→ **Exercise objective**
Show each line of the data below that contains the string "kern". Uppercase and lowercase letters count as different.

(Collected data entries)
★ ★ ★ ★

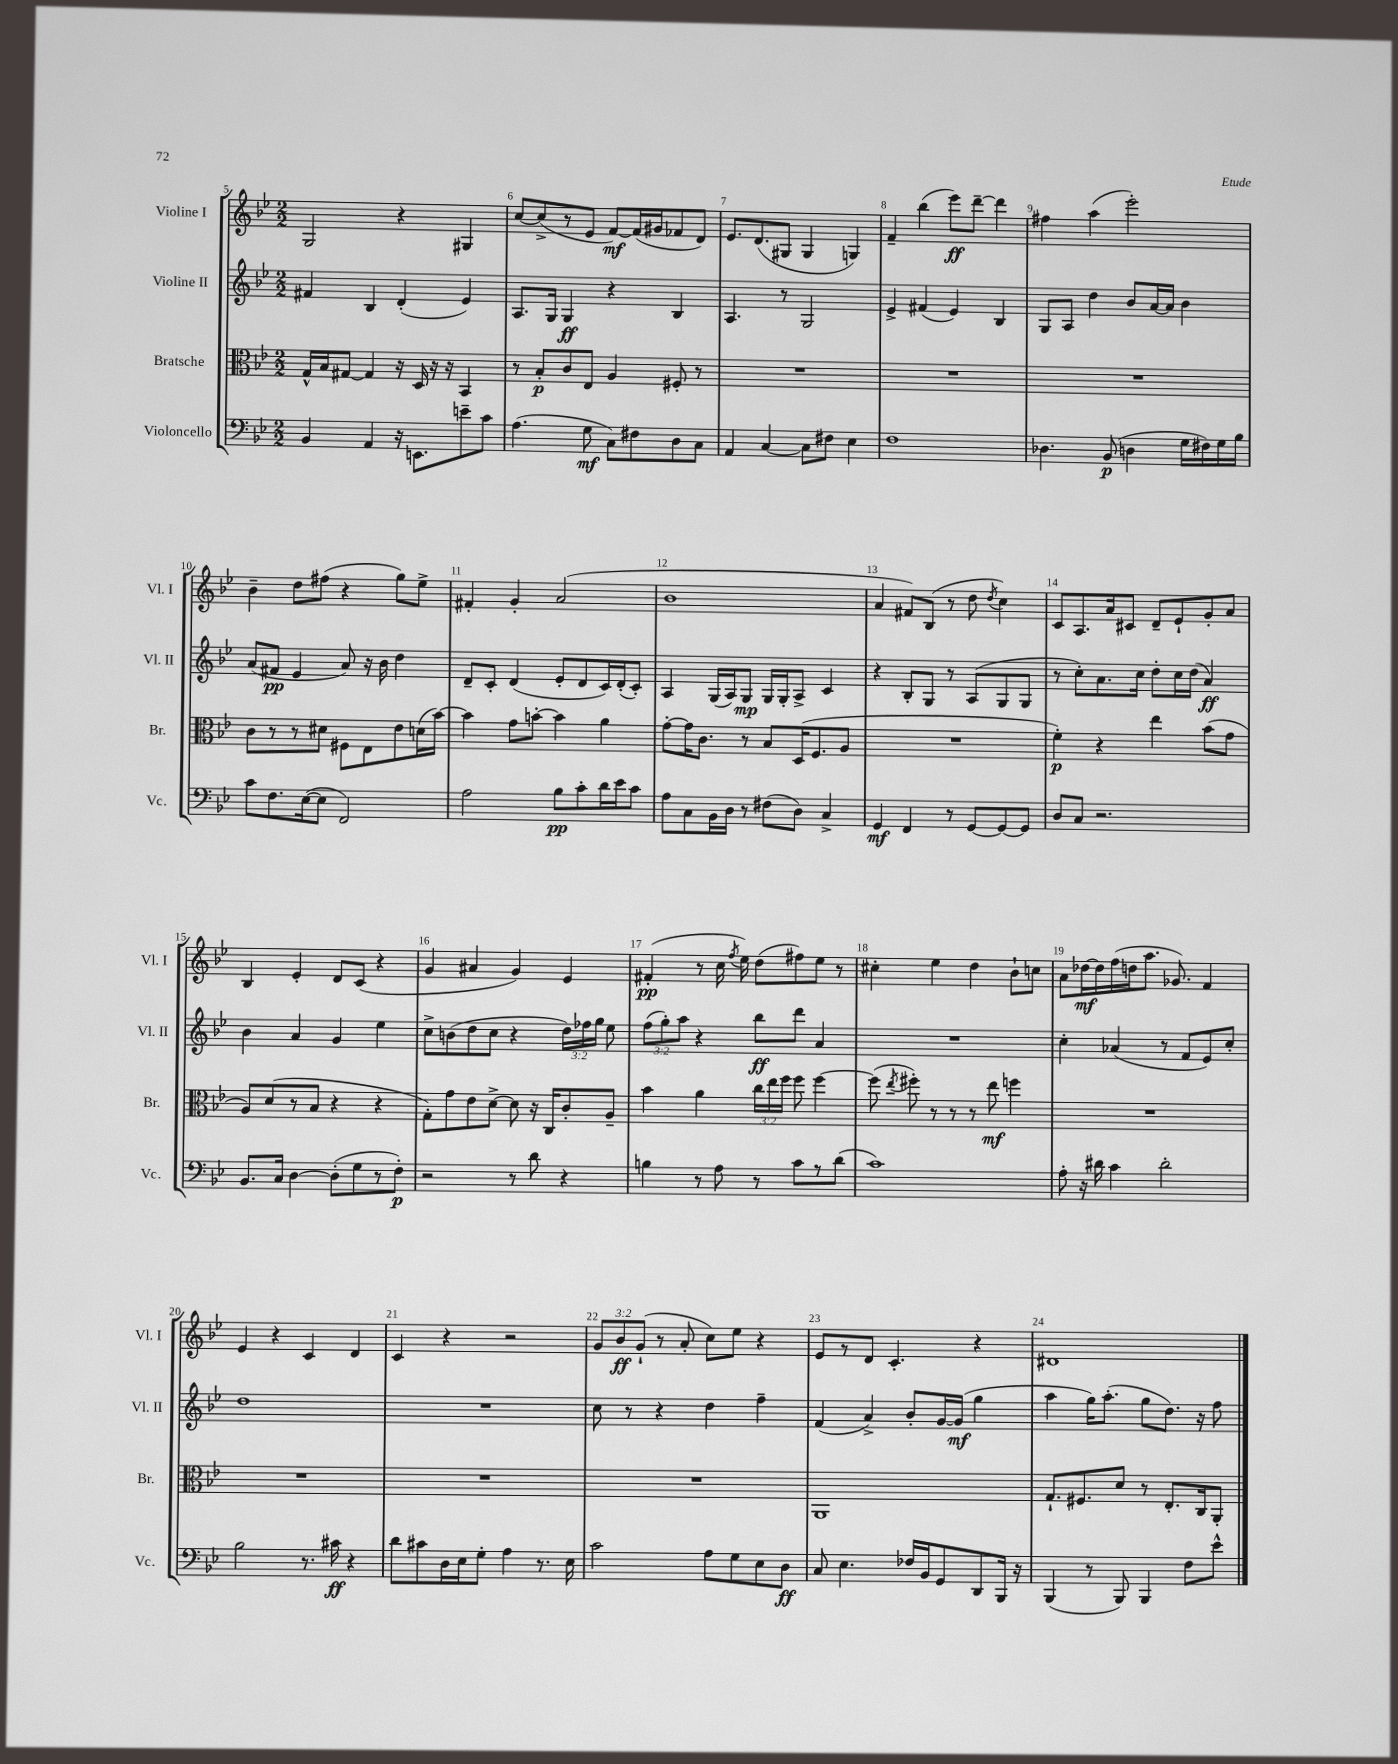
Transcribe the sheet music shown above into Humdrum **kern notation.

**kern	**kern	**kern	**kern
*staff4	*staff3	*staff2	*staff1
*clefF4	*clefC3	*clefG2	*clefG2
*k[b-e-]	*k[b-e-]	*k[b-e-]	*k[b-e-]
*M2/2	*M2/2	*M2/2	*M2/2
4BB-/	16G^^/LL	4f#/	2G/
.	16B-/J	.	.
.	[8G#/J	.	.
4AA/	4G#/]	4B-/	.
16r	16r	(4d'/	4r
8.EE\L	16D/	.	.
.	16r	.	.
.	16r	.	.
8e~\	4BB-/	4e-/)	4G#/
8c\J	.	.	.
=	=	=	=
(4.A\	8r	8.A/L	[8cc/L
.	8B-'/L	.	(8cc^/]
.	.	16G/Jk	.
.	8c/	4G/	8r
8G\	8E-/J	.	8e-/J
8C\L)	4A/	4r	[8f/L)
8F#\	.	.	(16f/]L
.	.	.	16g#/J
8D\	8F#'/	4B-/	8f-/
8C\J	8r	.	8d/J)
=	=	=	=
4AA/	1r	4.A/	8.e-/L
.	.	.	(8.d/
[4C/	.	.	.
.	.	8r	8G#/J
8C\]L	.	2G/	4G#/
8F#\J	.	.	.
4E-\	.	.	4G/)
=	=	=	=
1F	1r	4e-^/	4f~/
.	.	(4f#/	(4bb-\
.	.	4e-/)	8eee-\L)
.	.	.	[8ddd~\J
.	.	4B-/	4ddd\]
=	=	=	=
4.D-\	1r	8G/L	4ff#\
.	.	8A/J	.
.	.	4dd\	(4aa\
(8BB-/	.	.	.
4D\	.	8b-/L	2eee-'\)
.	.	[16a/L	.
.	.	16a/]JJ	.
16G\LL	.	4b-\	.
16F#\)	.	.	.
16G\	.	.	.
16B-\JJ	.	.	.
=	=	=	=
8c\L	8c\L	(8a/L	4b-~\
8.F\	8r	8f#/J	.
.	8r	4e-/	8dd\L
([16E-\k	.	.	.
8E-\]J	8d#\J	.	(8ff#\J
2FF/)	8F#\L	8a/)	4r
.	8E-\	16r	.
.	.	16b-\	.
.	8e-\	4dd\	8gg\L)
.	(16d\L	.	8ee-^\J
.	[16b-\JJ)	.	.
=	=	=	=
2A\	4b-\]	8d~/L	4f#'/
.	.	8c'/J	.
.	8g\L	(4d/	4g'/
.	[8b'\J	.	.
8B-\L	4b\]	8e-'/L	(2a/
8c'\	.	8d/	.
16d\L	4a\	16c/L)	.
16e-\J	.	(16d'/J	.
8c\J	.	8c'/J)	.
=	=	=	=
8A\L	[8g'\L	4A/	1b-
8C\	16g\]K	.	.
.	8.c\J	.	.
16BB-\L	.	(16G/LL	.
16D\JJ	.	16A/J)	.
8r	8r	8G/J	.
(8F#\L	8B-/L	16G/LL	.
.	.	16G'/J	.
8D\J)	(16D/K	8A^/J	.
.	8.F/	.	.
4C^/	.	4c/	.
.	8A/J	.	.
=	=	=	=
4GG/	1r	4r	4a/
4FF/	.	8B-'/L	8f#/L)
.	.	8G/J	(8B-/J
8r	.	8r	8r
[8GG/L	.	(8A/L	8dd\
.	.	.	8qdd/
8GG/_	.	8G/	4cc\)
8GG/]J	.	8G/J	.
=	=	=	=
8D/L	4f'\)	8r	8c/L
8C/J	.	8cc'\L)	8.A/
2.r	4r	8.a\	.
.	.	.	16a/k
.	.	.	8c#/J
.	.	16cc\Jk	.
.	4ee-\	8dd'\L	8d~/L
.	.	16cc\L	8e-`/
.	.	(16dd\JJ	.
.	(8b-\L	4a/)	8g'/
.	8g\J	.	8a/J
=	=	=	=
8.BB-/L	8A/L)	4b-\	4B-/
.	(8d/	.	.
16C/Jk	.	.	.
[4D\	8r	4a/	4e-'/
.	8B-/J	.	.
(8D'\]L	4r	4g/	8d/L
8G\	.	.	(8c/J
8r	4r	4ee-\	4r
8F'\J)	.	.	.
=	=	=	=
2r	8G'\L)	8cc^\L	4g/
.	8g\	(8b\	.
.	8e-\	8dd\	4a#/
.	[8d^\J	8cc\J	.
8r	8d\]	4r	4g/)
8d\	16r	.	.
.	16C/LK	.	.
4r	8c'/	24dd\LL)	4e-/
.	.	24ff-\	.
.	.	24gg\JJ	.
.	8A~/J	8ee-\	.
=	=	=	=
4B\	4b-\	(12ff\L	(4f#'/
.	.	12gg'\)	.
.	.	12aa\J	.
8r	4a\	4r	8r
8A\	.	.	16cc\
.	.	.	8qff/
.	.	.	16ee-\)
8r	24cc\LL	8bb-\L	(8dd\L
.	24ee-\	.	.
.	24ff\JJ	.	.
8c\L	8ff\	8ddd\J	8ff#\)
8r	[4ff\	4a/	8ee-\J
(8d\J	.	.	8r
=	=	=	=
1c)	(8ff\]	1r	4cc#'\
.	8qee-/	.	.
.	8ff#'\)	.	.
.	8r	.	4ee-\
.	8r	.	.
.	8r	.	4dd\
.	8ee-\	.	.
.	4ff\	.	8b-`\L
.	.	.	8cc\J
=	=	=	=
8A'\	1r	4cc'\	8a\L
16r	.	.	[16dd-\L
16d#\	.	.	16dd-\]
4c\	.	(4a-/	(16ff\
.	.	.	16dd\J
.	.	.	8.aa\J
2d#'\	.	8r	.
.	.	.	8.g-/)
.	.	8f/L	.
.	.	8e-/)	4f/
.	.	8cc'/J	.
=	=	=	=
2B-\	1r	1dd	4e-/
.	.	.	4r
8.r	.	.	4c/
16c#\	.	.	.
4r	.	.	4d/
=	=	=	=
8d\L	1r	1r	4c/
8c#\	.	.	.
16D\L	.	.	4r
16E-\J	.	.	.
8G'\J	.	.	.
4A\	.	.	2r
8.r	.	.	.
16E-\	.	.	.
=	=	=	=
2c\	1r	8cc\	12g/L
.	.	.	12b-/
.	.	8r	.
.	.	.	(12g`/J
.	.	4r	8r
.	.	.	8a'/
8A\L	.	4dd\	8cc\L)
8G\	.	.	8ee-\J
8E-\	.	4ff~\	4r
8D\J	.	.	.
=	=	=	=
8C/	1AA	(4f/	8e-/L
4.E-\	.	.	8r
.	.	4a^/)	8d/J
.	.	.	4.c'/
16F-/LL	.	8b-'/L	.
16BB-/J	.	.	.
8GG/	.	[16g/L	.
.	.	(16g/]JJ	.
8DD/	.	4gg\	4r
16BBB-/Jk	.	.	.
16r	.	.	.
=	=	=	=
(4BBB-/	8.G`/L	4aa\	1d#
.	8.F#/	.	.
8r	.	16gg\LK)	.
.	.	(8.aa'\J	.
8BBB-/)	8d/J	.	.
4BBB-/	8r	8gg\L	.
.	8.E-'/L	8.dd\J)	.
8F\L	.	.	.
.	16C/k	16r	.
8e-^^\J	8AA'/J	8ff\	.
==	==	==	==
*-	*-	*-	*-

★ ★ ★ ★

→ **Solution to this problem**
Transcribe the sheet music shown above into Humdrum **kern notation.
**kern	**kern	**kern	**kern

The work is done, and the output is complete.